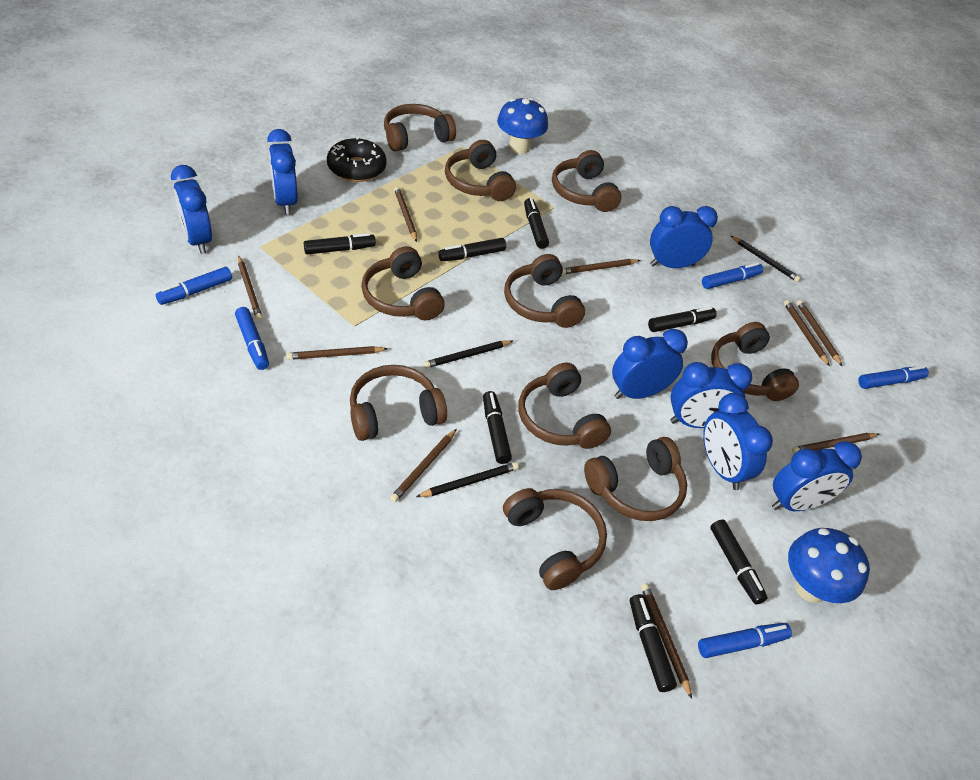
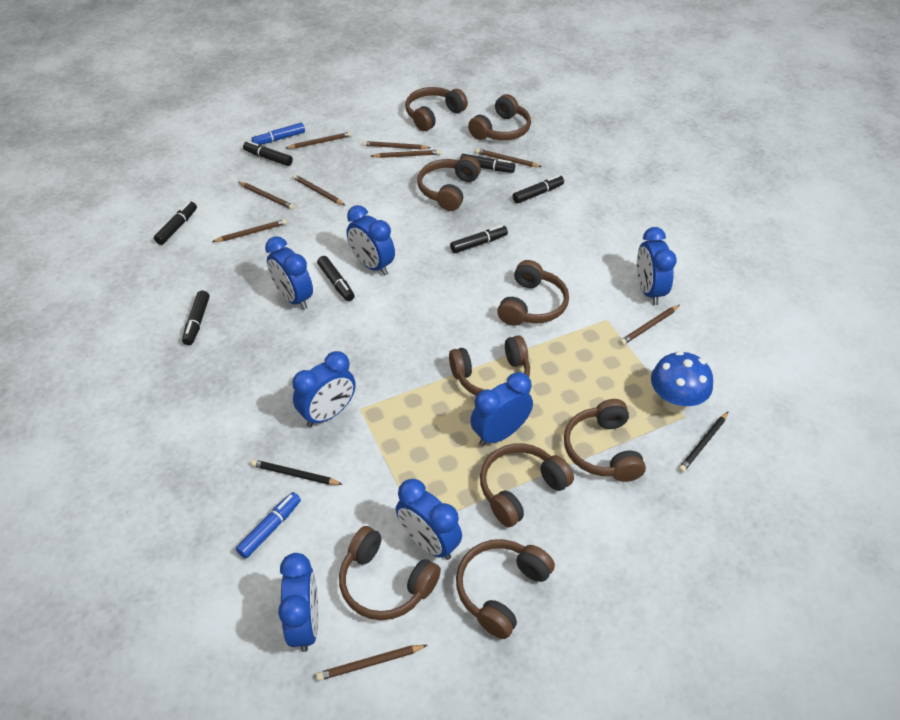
black donut: 1 -> 0
black pencil: 3 -> 2
blue marker: 5 -> 2
blue mushroom: 2 -> 1
brown headphones: 10 -> 9

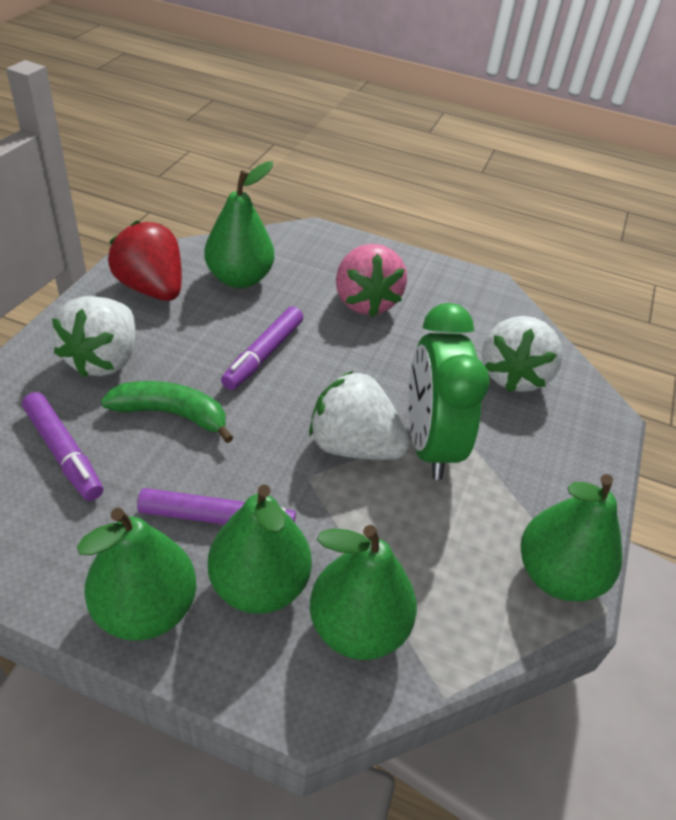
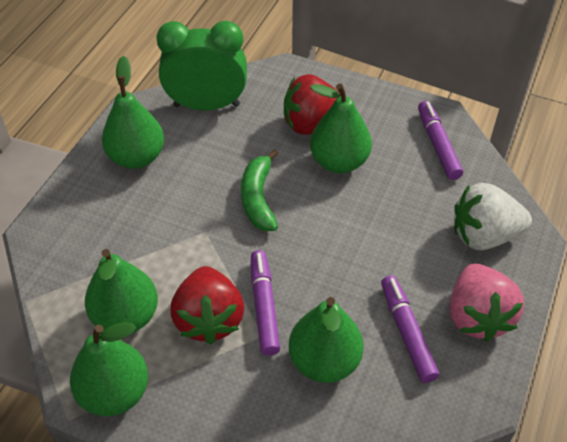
red strawberry: 1 -> 2
white strawberry: 3 -> 1

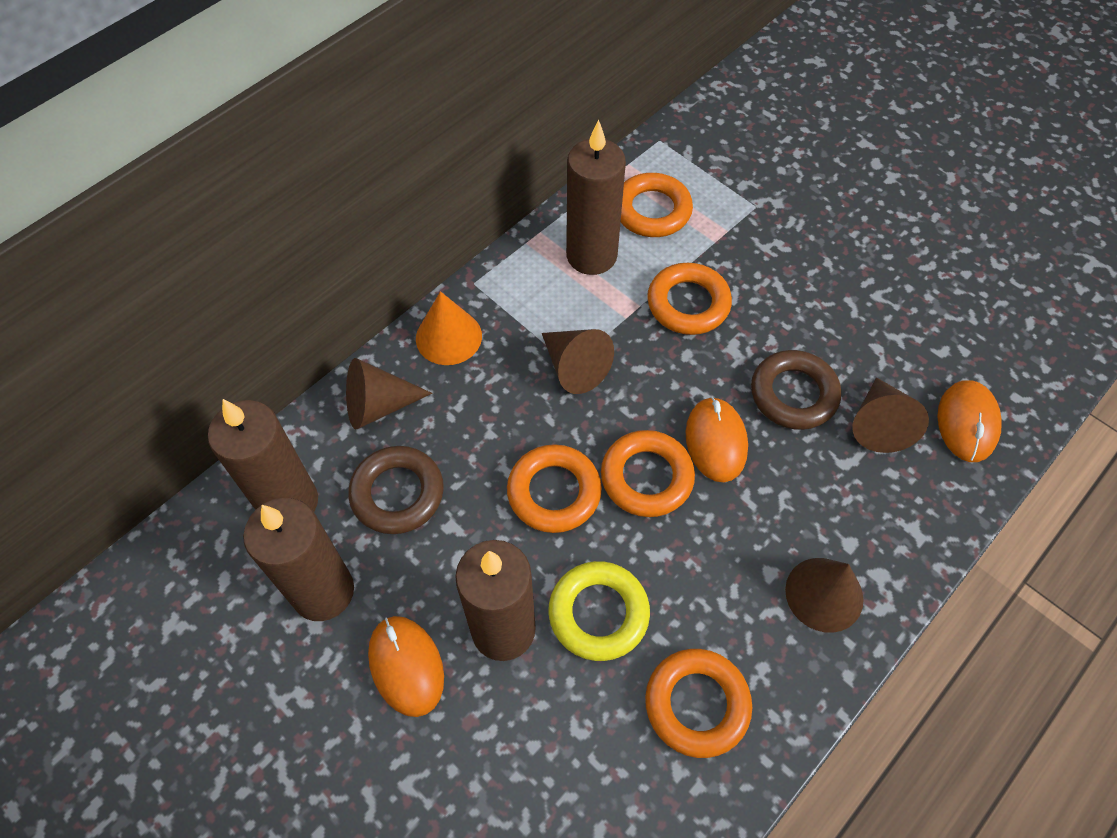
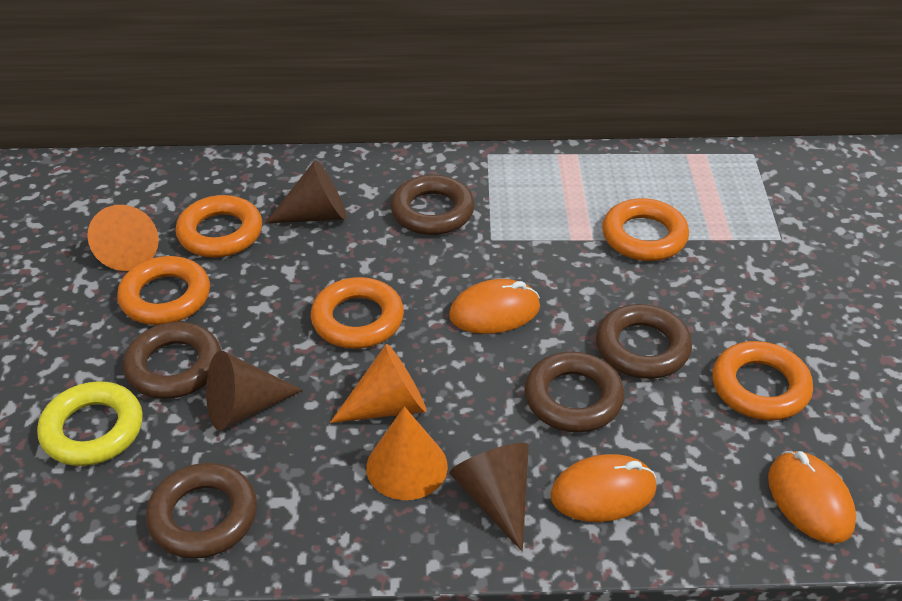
brown candle: 4 -> 0
brown cone: 4 -> 3
brown ring: 2 -> 5
orange cone: 1 -> 3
•••
Transcribe exactly, and only, the lines that extend from the one containing "brown candle: 4 -> 0" to the end of the records above, inclusive of both.

brown candle: 4 -> 0
brown cone: 4 -> 3
brown ring: 2 -> 5
orange cone: 1 -> 3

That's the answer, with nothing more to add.